↓
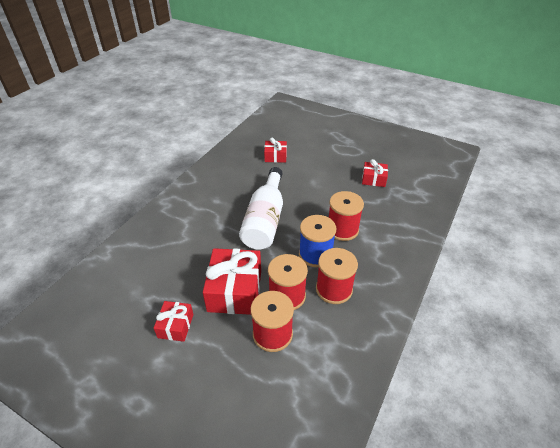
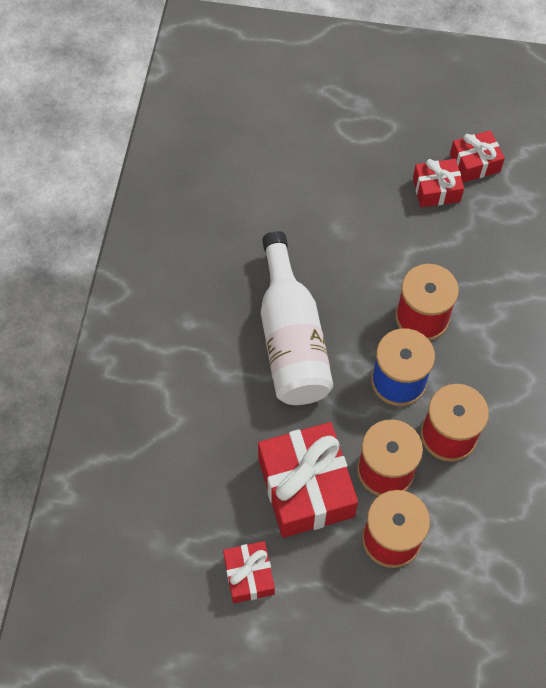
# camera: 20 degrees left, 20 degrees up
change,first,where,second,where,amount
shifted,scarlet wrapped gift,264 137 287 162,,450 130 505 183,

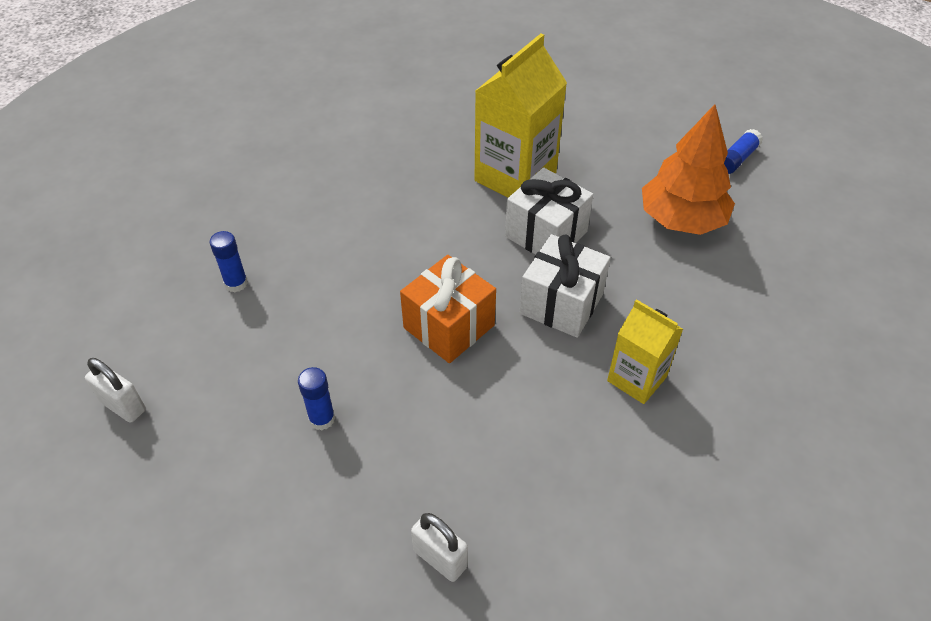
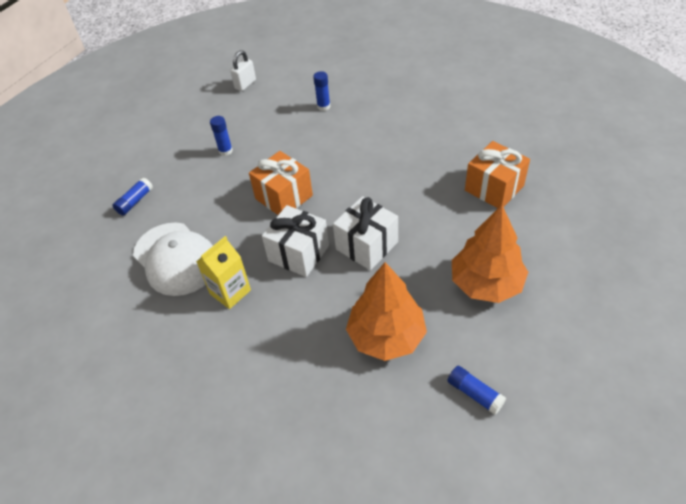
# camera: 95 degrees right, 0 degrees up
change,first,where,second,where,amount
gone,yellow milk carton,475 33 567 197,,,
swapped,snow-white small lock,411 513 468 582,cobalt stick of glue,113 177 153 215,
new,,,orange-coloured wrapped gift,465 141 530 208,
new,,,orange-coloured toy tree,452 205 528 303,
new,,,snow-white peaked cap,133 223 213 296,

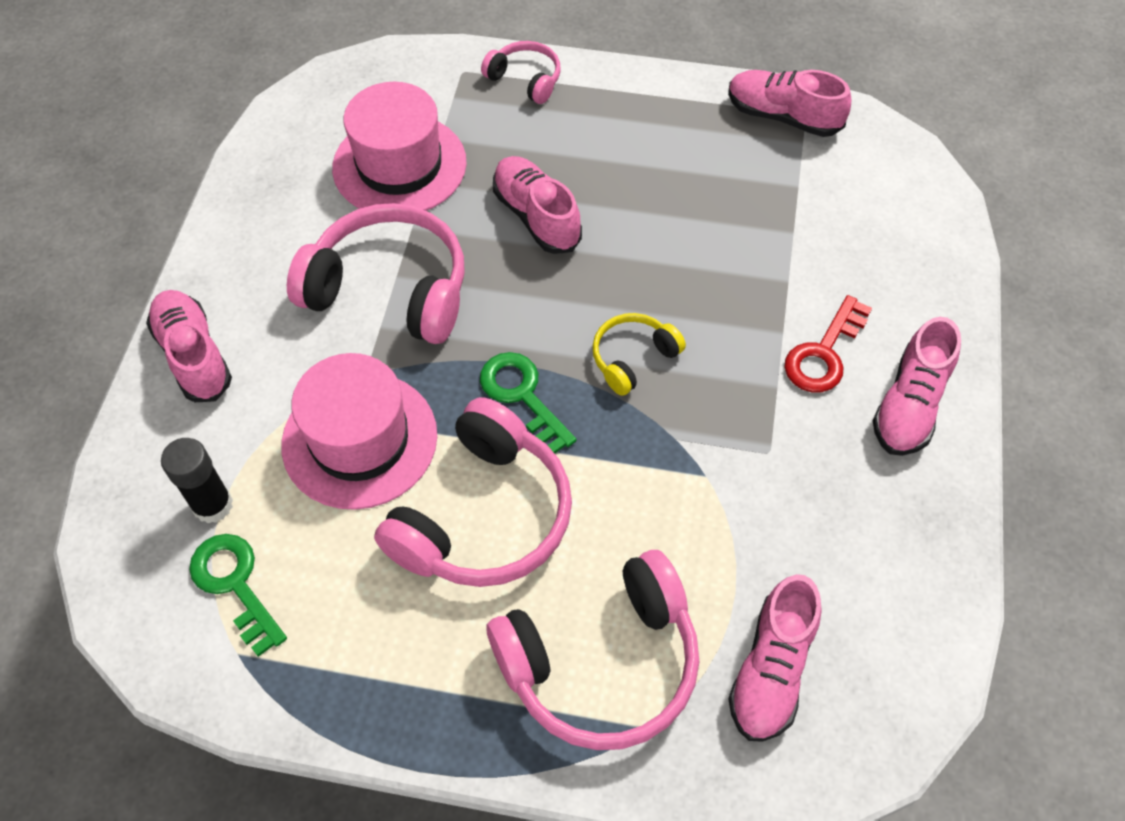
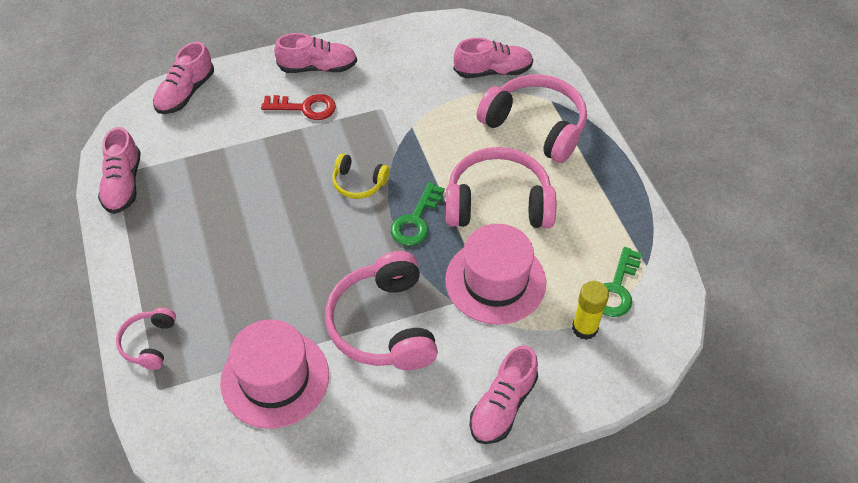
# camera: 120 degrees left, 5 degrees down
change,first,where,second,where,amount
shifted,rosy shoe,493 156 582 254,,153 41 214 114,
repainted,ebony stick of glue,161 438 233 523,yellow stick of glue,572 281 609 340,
↑
↓
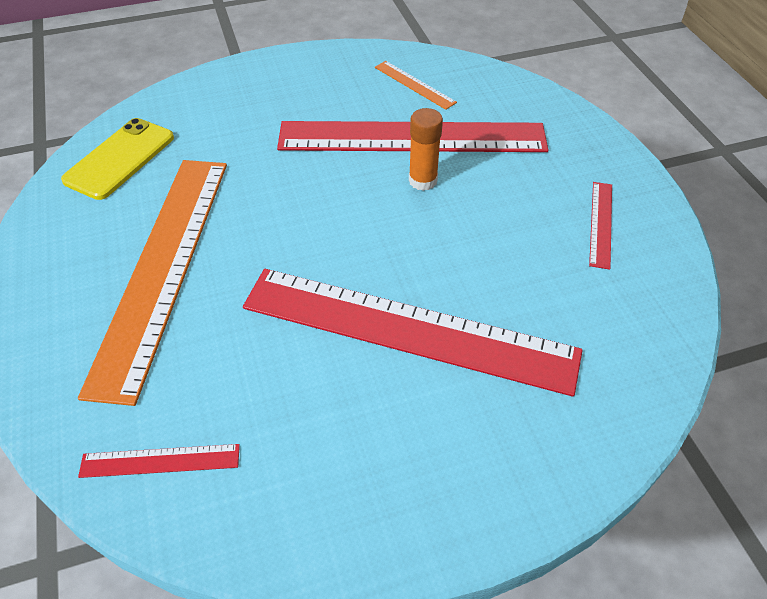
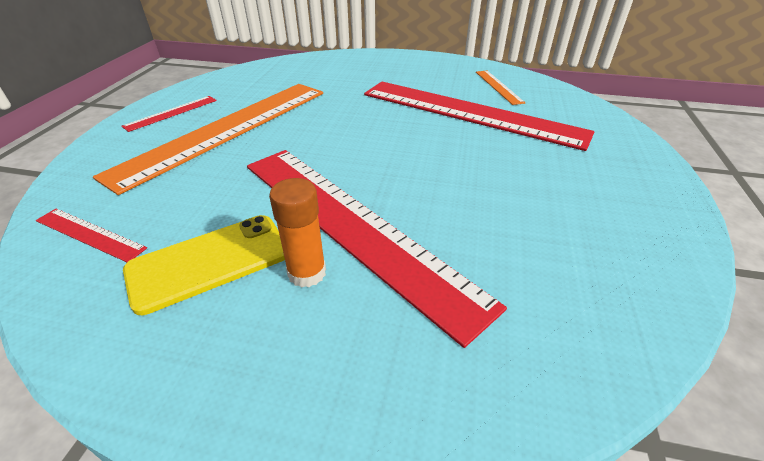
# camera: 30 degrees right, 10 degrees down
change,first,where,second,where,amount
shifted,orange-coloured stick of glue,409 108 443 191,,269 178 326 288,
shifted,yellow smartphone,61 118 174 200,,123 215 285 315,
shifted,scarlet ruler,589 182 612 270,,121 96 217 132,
↑
## Task goal
Look above for the line with "new,,,snow-white peaked cap,133" and the line with "repainted,ebony stick of"; set down those two lines and all lines between them exactly, without pictures and without anything else.

## Task output
new,,,snow-white peaked cap,133 223 213 296,

# camera: 120 degrees left, 5 degrees down
change,first,where,second,where,amount
shifted,rosy shoe,493 156 582 254,,153 41 214 114,
repainted,ebony stick of glue,161 438 233 523,yellow stick of glue,572 281 609 340,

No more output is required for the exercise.